## Collected data
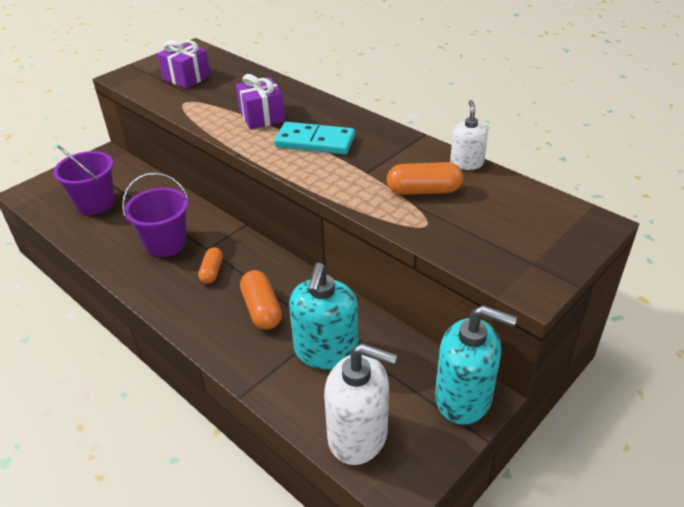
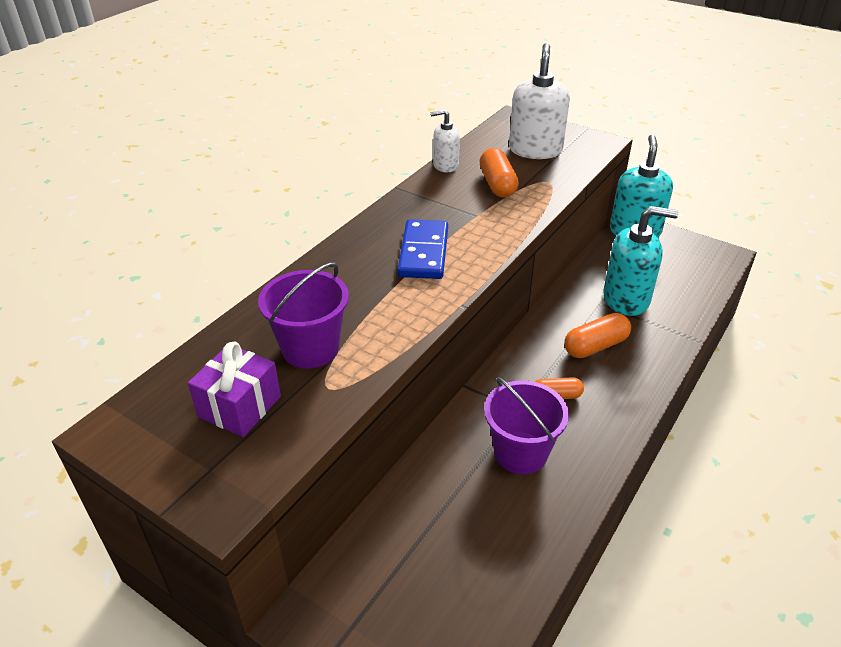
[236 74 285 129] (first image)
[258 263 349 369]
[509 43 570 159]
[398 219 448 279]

## Exercise prompt
The listing is to be reproduced in full and exactly, except that its pictures are to be dropped.

## Task response
[236 74 285 129] (first image)
[258 263 349 369]
[509 43 570 159]
[398 219 448 279]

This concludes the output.